• [Records for this task]
= Beginning of Section =
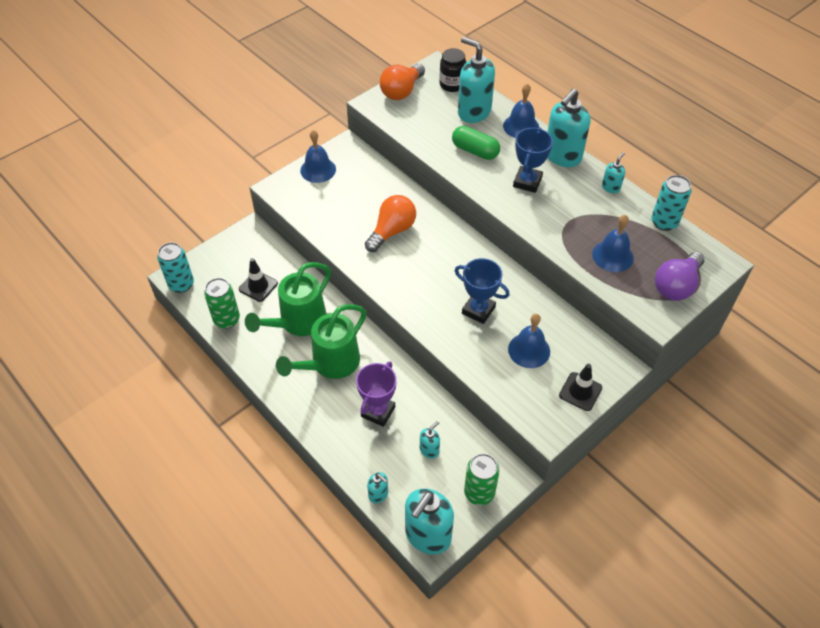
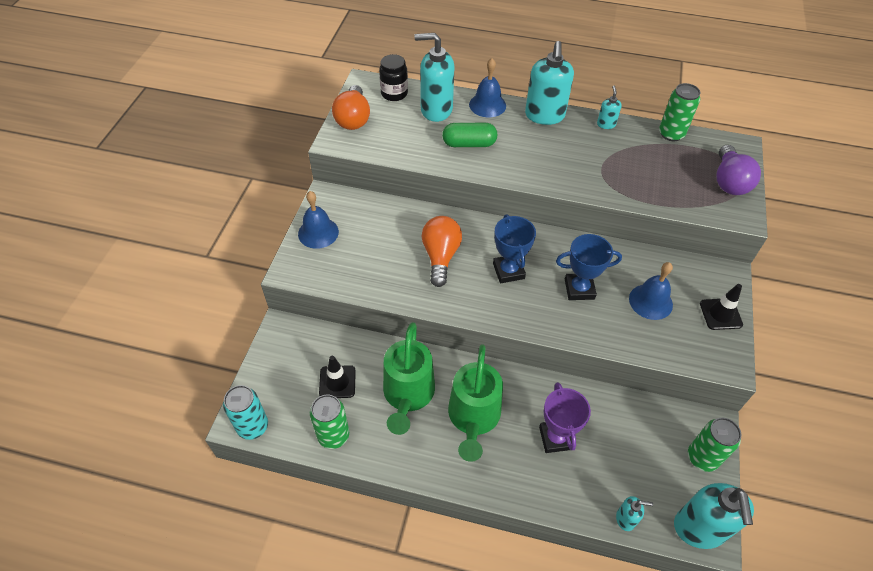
camera: 35 degrees left, 0 degrees up
(429, 450) = (629, 445): turquoise soap dispenser -> none
(527, 182) = (537, 151): blue trophy -> blue trophy (508, 271)
(612, 256) = (662, 181): blue bell -> none
(664, 222) = (671, 134): turquoise can -> green can

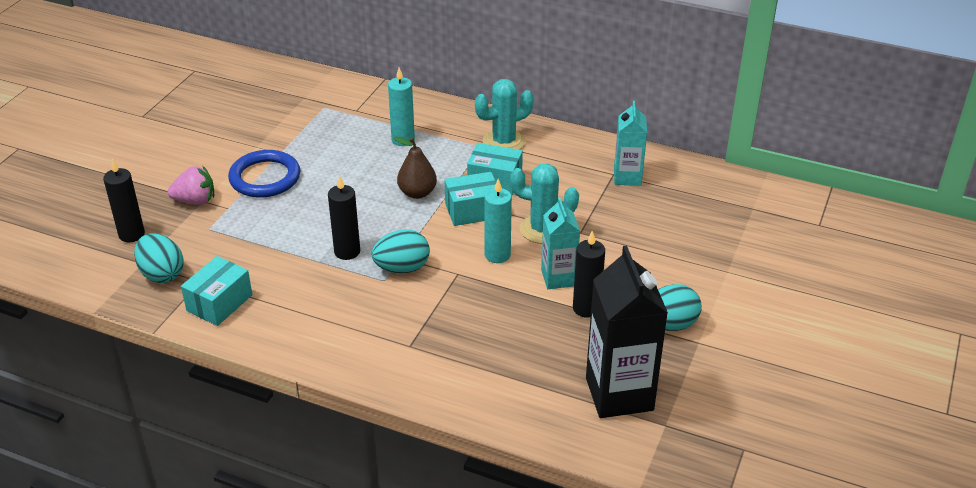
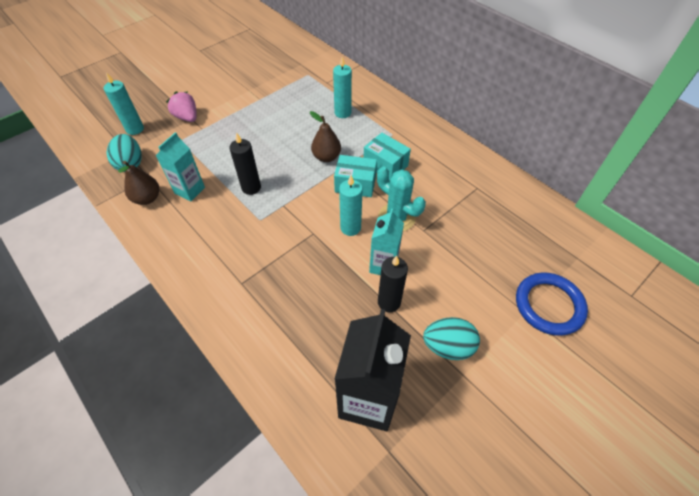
camera: 25 degrees right, 15 degrees up
(131, 234) = (135, 129): black candle -> turquoise candle
(195, 201) = (187, 117): pink strawberry -> pink strawberry turned 150 degrees counterclockwise
(219, 303) = (147, 198): turquoise box -> brown pear
(265, 178) = (238, 114): blue ring -> blue ring (549, 305)
(402, 268) = (278, 214): turquoise egg -> none
(504, 142) = (410, 135): turquoise cactus -> none
(627, 177) = (486, 194): turquoise carton -> turquoise carton (189, 190)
= End of Section =
• [What you have to do] Look through the records for the word "degrees". Every line that has it should be copied.

• [Answer below]
camera: 35 degrees left, 0 degrees up
camera: 25 degrees right, 15 degrees up
(195, 201) = (187, 117): pink strawberry -> pink strawberry turned 150 degrees counterclockwise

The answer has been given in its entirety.